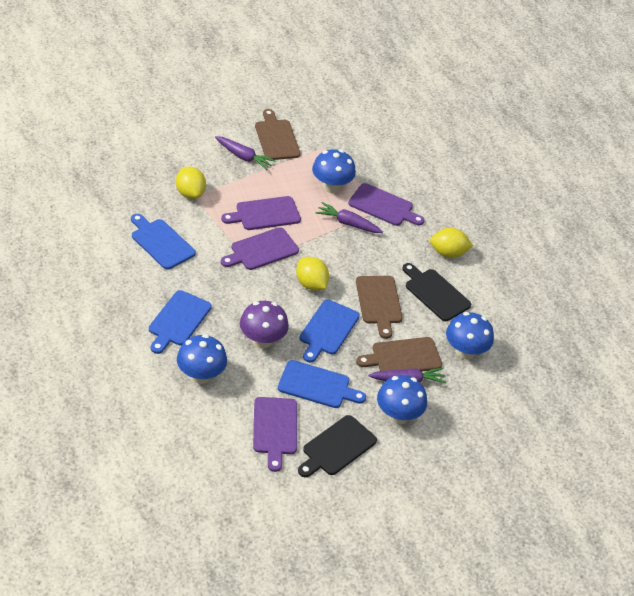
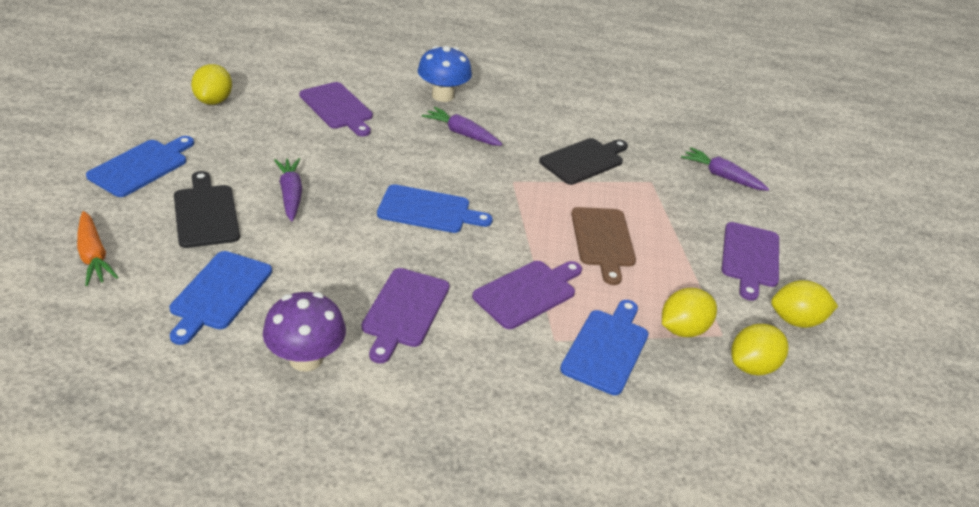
blue mushroom: 4 -> 1
brown cutting board: 3 -> 1
orange carrot: 0 -> 1
yellow lemon: 3 -> 4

__________

#### AIM OF THE EXERCISE:
Across the whole listing, reproduce each line verbatim and exclude every picture.

#### SOLUTION TO THE EXERCISE:
blue mushroom: 4 -> 1
brown cutting board: 3 -> 1
orange carrot: 0 -> 1
yellow lemon: 3 -> 4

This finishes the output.